* start DATASET RECORDS *
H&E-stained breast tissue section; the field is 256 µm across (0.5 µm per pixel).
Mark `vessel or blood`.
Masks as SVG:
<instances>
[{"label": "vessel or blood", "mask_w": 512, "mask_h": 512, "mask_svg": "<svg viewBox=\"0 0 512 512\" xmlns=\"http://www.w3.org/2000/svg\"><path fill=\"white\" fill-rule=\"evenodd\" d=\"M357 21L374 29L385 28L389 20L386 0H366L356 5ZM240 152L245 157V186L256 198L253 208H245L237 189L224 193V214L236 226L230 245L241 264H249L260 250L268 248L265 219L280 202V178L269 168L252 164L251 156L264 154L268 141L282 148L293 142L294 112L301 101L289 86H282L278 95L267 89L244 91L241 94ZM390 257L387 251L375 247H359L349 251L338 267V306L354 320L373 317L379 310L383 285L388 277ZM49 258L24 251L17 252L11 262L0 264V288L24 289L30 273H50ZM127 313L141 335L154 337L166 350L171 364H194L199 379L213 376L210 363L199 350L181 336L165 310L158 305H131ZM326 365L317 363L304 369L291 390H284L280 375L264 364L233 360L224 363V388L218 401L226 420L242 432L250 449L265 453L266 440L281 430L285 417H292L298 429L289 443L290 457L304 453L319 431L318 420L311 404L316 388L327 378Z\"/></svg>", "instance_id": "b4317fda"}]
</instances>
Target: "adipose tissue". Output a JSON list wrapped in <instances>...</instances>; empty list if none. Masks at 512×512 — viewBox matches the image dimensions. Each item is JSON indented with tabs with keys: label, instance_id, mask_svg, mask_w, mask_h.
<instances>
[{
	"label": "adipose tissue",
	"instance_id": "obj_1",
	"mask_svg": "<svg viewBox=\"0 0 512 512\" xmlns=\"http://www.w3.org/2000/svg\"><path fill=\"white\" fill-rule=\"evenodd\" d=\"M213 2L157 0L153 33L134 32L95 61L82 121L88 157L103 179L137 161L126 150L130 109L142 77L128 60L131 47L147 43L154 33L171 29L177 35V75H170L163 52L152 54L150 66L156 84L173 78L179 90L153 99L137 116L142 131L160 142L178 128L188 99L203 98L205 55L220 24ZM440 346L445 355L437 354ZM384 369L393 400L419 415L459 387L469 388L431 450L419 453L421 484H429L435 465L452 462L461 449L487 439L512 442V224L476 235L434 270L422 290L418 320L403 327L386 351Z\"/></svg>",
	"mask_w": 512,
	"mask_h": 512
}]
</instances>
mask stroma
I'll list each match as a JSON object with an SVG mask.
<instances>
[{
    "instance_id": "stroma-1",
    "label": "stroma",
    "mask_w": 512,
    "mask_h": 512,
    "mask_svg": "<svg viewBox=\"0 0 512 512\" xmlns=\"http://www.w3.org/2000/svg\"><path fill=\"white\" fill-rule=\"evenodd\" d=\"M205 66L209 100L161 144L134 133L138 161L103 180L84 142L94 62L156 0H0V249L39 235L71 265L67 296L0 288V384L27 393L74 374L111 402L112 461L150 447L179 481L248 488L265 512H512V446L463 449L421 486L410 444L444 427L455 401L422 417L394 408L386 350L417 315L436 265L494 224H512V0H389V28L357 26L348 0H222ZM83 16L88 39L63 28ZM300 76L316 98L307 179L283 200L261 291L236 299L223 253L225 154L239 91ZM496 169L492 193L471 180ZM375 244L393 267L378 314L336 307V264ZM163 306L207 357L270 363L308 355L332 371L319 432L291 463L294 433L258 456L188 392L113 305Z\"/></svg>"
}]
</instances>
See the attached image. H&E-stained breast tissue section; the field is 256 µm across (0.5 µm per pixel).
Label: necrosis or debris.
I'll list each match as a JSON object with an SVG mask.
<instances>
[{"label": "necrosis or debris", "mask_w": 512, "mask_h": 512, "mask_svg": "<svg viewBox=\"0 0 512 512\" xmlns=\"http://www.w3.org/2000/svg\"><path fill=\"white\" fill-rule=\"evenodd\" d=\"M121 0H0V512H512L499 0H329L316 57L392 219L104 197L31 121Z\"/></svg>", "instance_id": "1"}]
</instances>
* end DATASET RECORDS *
:: EXERCISE DESCRIPTION ::
Using the records above, pull out each line where the word "stained" occurs.

:: TASK SOLUTION ::
H&E-stained breast tissue section; the field is 256 µm across (0.5 µm per pixel).
See the attached image. H&E-stained breast tissue section; the field is 256 µm across (0.5 µm per pixel).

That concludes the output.